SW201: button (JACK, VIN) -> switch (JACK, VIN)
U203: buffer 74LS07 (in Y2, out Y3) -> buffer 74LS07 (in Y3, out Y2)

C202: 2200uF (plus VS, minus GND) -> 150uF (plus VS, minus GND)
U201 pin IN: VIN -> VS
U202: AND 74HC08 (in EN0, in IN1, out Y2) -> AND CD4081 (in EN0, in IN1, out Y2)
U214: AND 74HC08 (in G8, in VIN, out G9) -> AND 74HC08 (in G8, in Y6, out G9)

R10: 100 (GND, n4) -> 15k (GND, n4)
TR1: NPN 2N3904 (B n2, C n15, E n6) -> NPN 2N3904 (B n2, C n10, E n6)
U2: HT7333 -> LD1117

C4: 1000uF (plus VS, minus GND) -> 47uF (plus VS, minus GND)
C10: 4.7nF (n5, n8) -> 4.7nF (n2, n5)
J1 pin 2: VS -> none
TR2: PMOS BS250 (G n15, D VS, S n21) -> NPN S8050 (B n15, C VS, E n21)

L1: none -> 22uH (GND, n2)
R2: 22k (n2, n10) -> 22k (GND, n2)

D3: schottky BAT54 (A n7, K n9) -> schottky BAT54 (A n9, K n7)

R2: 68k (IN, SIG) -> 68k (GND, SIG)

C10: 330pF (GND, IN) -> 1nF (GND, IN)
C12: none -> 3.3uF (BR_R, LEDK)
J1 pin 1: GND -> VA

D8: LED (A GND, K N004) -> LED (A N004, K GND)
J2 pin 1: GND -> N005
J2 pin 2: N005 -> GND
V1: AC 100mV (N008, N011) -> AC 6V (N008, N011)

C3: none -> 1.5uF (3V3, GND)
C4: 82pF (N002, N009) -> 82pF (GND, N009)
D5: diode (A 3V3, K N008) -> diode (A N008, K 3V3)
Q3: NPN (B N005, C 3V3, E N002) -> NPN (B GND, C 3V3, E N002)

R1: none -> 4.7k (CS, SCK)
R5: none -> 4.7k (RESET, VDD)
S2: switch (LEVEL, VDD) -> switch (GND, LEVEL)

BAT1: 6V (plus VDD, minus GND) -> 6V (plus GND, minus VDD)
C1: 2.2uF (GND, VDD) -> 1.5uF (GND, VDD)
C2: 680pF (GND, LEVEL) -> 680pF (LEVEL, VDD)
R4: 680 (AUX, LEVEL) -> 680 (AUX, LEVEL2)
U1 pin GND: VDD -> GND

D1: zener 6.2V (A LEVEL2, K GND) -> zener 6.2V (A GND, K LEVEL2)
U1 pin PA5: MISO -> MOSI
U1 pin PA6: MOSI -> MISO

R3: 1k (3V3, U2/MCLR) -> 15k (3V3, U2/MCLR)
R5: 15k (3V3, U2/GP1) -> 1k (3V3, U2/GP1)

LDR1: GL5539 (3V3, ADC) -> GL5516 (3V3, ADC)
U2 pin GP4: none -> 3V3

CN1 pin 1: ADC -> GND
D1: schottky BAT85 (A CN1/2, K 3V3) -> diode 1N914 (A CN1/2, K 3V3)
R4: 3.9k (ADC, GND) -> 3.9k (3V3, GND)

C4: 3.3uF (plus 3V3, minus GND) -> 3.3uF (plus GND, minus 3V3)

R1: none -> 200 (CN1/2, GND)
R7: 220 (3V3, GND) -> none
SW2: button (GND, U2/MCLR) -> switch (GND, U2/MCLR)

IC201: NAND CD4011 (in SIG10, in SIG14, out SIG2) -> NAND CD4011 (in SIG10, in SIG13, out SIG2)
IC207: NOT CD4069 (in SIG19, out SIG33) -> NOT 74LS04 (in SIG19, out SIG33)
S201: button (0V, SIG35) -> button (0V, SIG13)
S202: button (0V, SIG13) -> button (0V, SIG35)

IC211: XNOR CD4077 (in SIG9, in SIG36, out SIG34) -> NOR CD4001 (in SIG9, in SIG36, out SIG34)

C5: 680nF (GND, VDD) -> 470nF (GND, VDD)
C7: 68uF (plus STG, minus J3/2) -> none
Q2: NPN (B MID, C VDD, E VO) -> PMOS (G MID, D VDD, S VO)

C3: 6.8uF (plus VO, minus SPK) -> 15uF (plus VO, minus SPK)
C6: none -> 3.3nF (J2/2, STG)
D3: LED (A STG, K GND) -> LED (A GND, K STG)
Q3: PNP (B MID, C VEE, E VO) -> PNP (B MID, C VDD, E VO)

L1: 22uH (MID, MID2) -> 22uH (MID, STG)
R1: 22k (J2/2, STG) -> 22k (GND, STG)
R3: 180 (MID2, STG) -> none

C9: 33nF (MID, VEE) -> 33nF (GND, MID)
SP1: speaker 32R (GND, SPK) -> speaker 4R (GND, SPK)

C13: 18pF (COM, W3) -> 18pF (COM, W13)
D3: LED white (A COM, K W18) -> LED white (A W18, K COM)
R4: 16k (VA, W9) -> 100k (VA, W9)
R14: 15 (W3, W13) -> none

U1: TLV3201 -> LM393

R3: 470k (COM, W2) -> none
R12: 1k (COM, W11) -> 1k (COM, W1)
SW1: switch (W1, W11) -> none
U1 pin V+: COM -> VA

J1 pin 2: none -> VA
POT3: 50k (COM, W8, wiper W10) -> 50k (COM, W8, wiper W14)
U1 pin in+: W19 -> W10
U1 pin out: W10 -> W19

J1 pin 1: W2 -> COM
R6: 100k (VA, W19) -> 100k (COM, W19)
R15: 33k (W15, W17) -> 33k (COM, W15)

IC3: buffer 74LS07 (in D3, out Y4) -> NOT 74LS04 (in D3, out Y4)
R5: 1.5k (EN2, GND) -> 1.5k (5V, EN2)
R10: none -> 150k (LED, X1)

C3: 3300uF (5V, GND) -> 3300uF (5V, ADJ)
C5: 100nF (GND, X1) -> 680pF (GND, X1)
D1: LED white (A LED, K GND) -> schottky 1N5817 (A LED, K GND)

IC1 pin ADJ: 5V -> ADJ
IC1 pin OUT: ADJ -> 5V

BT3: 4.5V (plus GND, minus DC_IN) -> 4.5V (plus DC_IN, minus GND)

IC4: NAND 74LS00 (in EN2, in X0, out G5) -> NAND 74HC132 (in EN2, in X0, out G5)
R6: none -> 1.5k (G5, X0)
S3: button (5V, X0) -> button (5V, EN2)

----

▶ EXERCISE DETAILS
Exact reproduction of the whole material is the required answer.

▶ EXPECTED ANSWER
SW201: button (JACK, VIN) -> switch (JACK, VIN)
U203: buffer 74LS07 (in Y2, out Y3) -> buffer 74LS07 (in Y3, out Y2)

C202: 2200uF (plus VS, minus GND) -> 150uF (plus VS, minus GND)
U201 pin IN: VIN -> VS
U202: AND 74HC08 (in EN0, in IN1, out Y2) -> AND CD4081 (in EN0, in IN1, out Y2)
U214: AND 74HC08 (in G8, in VIN, out G9) -> AND 74HC08 (in G8, in Y6, out G9)

R10: 100 (GND, n4) -> 15k (GND, n4)
TR1: NPN 2N3904 (B n2, C n15, E n6) -> NPN 2N3904 (B n2, C n10, E n6)
U2: HT7333 -> LD1117

C4: 1000uF (plus VS, minus GND) -> 47uF (plus VS, minus GND)
C10: 4.7nF (n5, n8) -> 4.7nF (n2, n5)
J1 pin 2: VS -> none
TR2: PMOS BS250 (G n15, D VS, S n21) -> NPN S8050 (B n15, C VS, E n21)

L1: none -> 22uH (GND, n2)
R2: 22k (n2, n10) -> 22k (GND, n2)

D3: schottky BAT54 (A n7, K n9) -> schottky BAT54 (A n9, K n7)

R2: 68k (IN, SIG) -> 68k (GND, SIG)

C10: 330pF (GND, IN) -> 1nF (GND, IN)
C12: none -> 3.3uF (BR_R, LEDK)
J1 pin 1: GND -> VA

D8: LED (A GND, K N004) -> LED (A N004, K GND)
J2 pin 1: GND -> N005
J2 pin 2: N005 -> GND
V1: AC 100mV (N008, N011) -> AC 6V (N008, N011)

C3: none -> 1.5uF (3V3, GND)
C4: 82pF (N002, N009) -> 82pF (GND, N009)
D5: diode (A 3V3, K N008) -> diode (A N008, K 3V3)
Q3: NPN (B N005, C 3V3, E N002) -> NPN (B GND, C 3V3, E N002)

R1: none -> 4.7k (CS, SCK)
R5: none -> 4.7k (RESET, VDD)
S2: switch (LEVEL, VDD) -> switch (GND, LEVEL)

BAT1: 6V (plus VDD, minus GND) -> 6V (plus GND, minus VDD)
C1: 2.2uF (GND, VDD) -> 1.5uF (GND, VDD)
C2: 680pF (GND, LEVEL) -> 680pF (LEVEL, VDD)
R4: 680 (AUX, LEVEL) -> 680 (AUX, LEVEL2)
U1 pin GND: VDD -> GND

D1: zener 6.2V (A LEVEL2, K GND) -> zener 6.2V (A GND, K LEVEL2)
U1 pin PA5: MISO -> MOSI
U1 pin PA6: MOSI -> MISO

R3: 1k (3V3, U2/MCLR) -> 15k (3V3, U2/MCLR)
R5: 15k (3V3, U2/GP1) -> 1k (3V3, U2/GP1)

LDR1: GL5539 (3V3, ADC) -> GL5516 (3V3, ADC)
U2 pin GP4: none -> 3V3

CN1 pin 1: ADC -> GND
D1: schottky BAT85 (A CN1/2, K 3V3) -> diode 1N914 (A CN1/2, K 3V3)
R4: 3.9k (ADC, GND) -> 3.9k (3V3, GND)

C4: 3.3uF (plus 3V3, minus GND) -> 3.3uF (plus GND, minus 3V3)

R1: none -> 200 (CN1/2, GND)
R7: 220 (3V3, GND) -> none
SW2: button (GND, U2/MCLR) -> switch (GND, U2/MCLR)

IC201: NAND CD4011 (in SIG10, in SIG14, out SIG2) -> NAND CD4011 (in SIG10, in SIG13, out SIG2)
IC207: NOT CD4069 (in SIG19, out SIG33) -> NOT 74LS04 (in SIG19, out SIG33)
S201: button (0V, SIG35) -> button (0V, SIG13)
S202: button (0V, SIG13) -> button (0V, SIG35)

IC211: XNOR CD4077 (in SIG9, in SIG36, out SIG34) -> NOR CD4001 (in SIG9, in SIG36, out SIG34)

C5: 680nF (GND, VDD) -> 470nF (GND, VDD)
C7: 68uF (plus STG, minus J3/2) -> none
Q2: NPN (B MID, C VDD, E VO) -> PMOS (G MID, D VDD, S VO)

C3: 6.8uF (plus VO, minus SPK) -> 15uF (plus VO, minus SPK)
C6: none -> 3.3nF (J2/2, STG)
D3: LED (A STG, K GND) -> LED (A GND, K STG)
Q3: PNP (B MID, C VEE, E VO) -> PNP (B MID, C VDD, E VO)

L1: 22uH (MID, MID2) -> 22uH (MID, STG)
R1: 22k (J2/2, STG) -> 22k (GND, STG)
R3: 180 (MID2, STG) -> none

C9: 33nF (MID, VEE) -> 33nF (GND, MID)
SP1: speaker 32R (GND, SPK) -> speaker 4R (GND, SPK)

C13: 18pF (COM, W3) -> 18pF (COM, W13)
D3: LED white (A COM, K W18) -> LED white (A W18, K COM)
R4: 16k (VA, W9) -> 100k (VA, W9)
R14: 15 (W3, W13) -> none

U1: TLV3201 -> LM393

R3: 470k (COM, W2) -> none
R12: 1k (COM, W11) -> 1k (COM, W1)
SW1: switch (W1, W11) -> none
U1 pin V+: COM -> VA

J1 pin 2: none -> VA
POT3: 50k (COM, W8, wiper W10) -> 50k (COM, W8, wiper W14)
U1 pin in+: W19 -> W10
U1 pin out: W10 -> W19

J1 pin 1: W2 -> COM
R6: 100k (VA, W19) -> 100k (COM, W19)
R15: 33k (W15, W17) -> 33k (COM, W15)

IC3: buffer 74LS07 (in D3, out Y4) -> NOT 74LS04 (in D3, out Y4)
R5: 1.5k (EN2, GND) -> 1.5k (5V, EN2)
R10: none -> 150k (LED, X1)

C3: 3300uF (5V, GND) -> 3300uF (5V, ADJ)
C5: 100nF (GND, X1) -> 680pF (GND, X1)
D1: LED white (A LED, K GND) -> schottky 1N5817 (A LED, K GND)

IC1 pin ADJ: 5V -> ADJ
IC1 pin OUT: ADJ -> 5V

BT3: 4.5V (plus GND, minus DC_IN) -> 4.5V (plus DC_IN, minus GND)

IC4: NAND 74LS00 (in EN2, in X0, out G5) -> NAND 74HC132 (in EN2, in X0, out G5)
R6: none -> 1.5k (G5, X0)
S3: button (5V, X0) -> button (5V, EN2)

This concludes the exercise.